Because the copy must hold no pictures, return the data below with all of its words intact.

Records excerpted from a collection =
════════════════
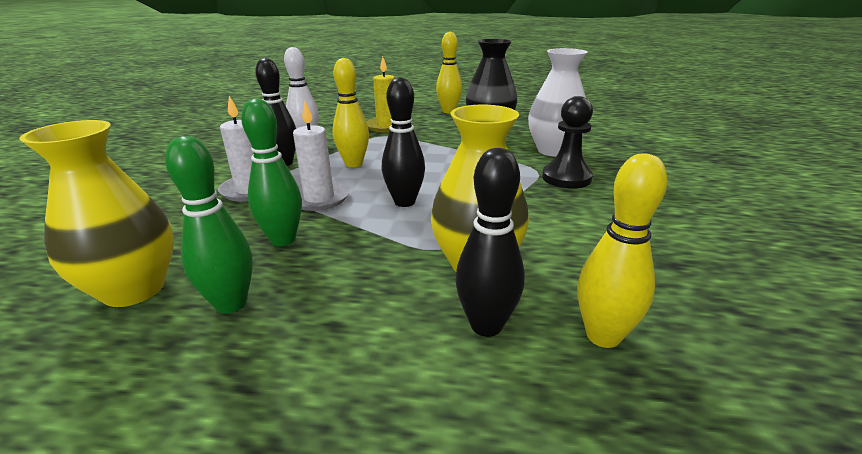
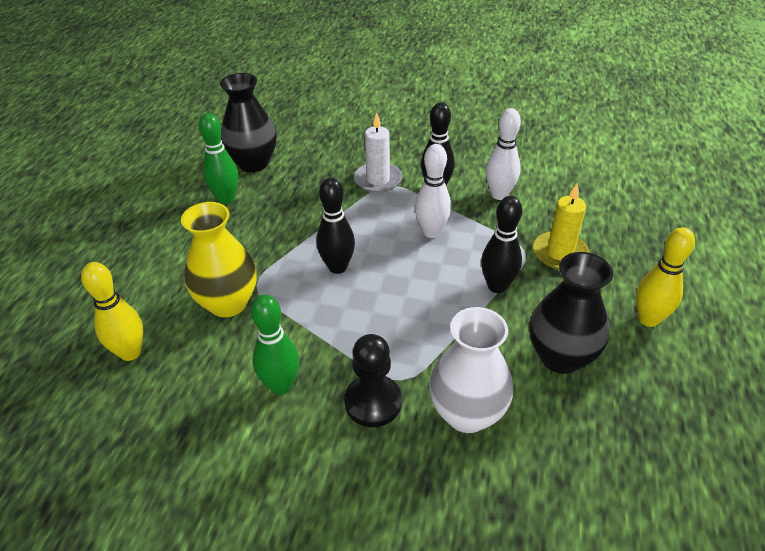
camera: 95 degrees right, 15 degrees up
(134, 289) = (253, 163): yellow vase -> black vase
(283, 240) = (291, 207): green bowling pin -> green bowling pin (281, 385)
(319, 198) = (355, 217): white candle -> none
(354, 164) = (431, 232): yellow bowling pin -> white bowling pin
(486, 325) = (163, 300): black bowling pin -> black bowling pin (497, 286)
════════════════
ANSWER SPACE =
camera: 95 degrees right, 15 degrees up
(134, 289) = (253, 163): yellow vase -> black vase
(283, 240) = (291, 207): green bowling pin -> green bowling pin (281, 385)
(319, 198) = (355, 217): white candle -> none
(354, 164) = (431, 232): yellow bowling pin -> white bowling pin
(486, 325) = (163, 300): black bowling pin -> black bowling pin (497, 286)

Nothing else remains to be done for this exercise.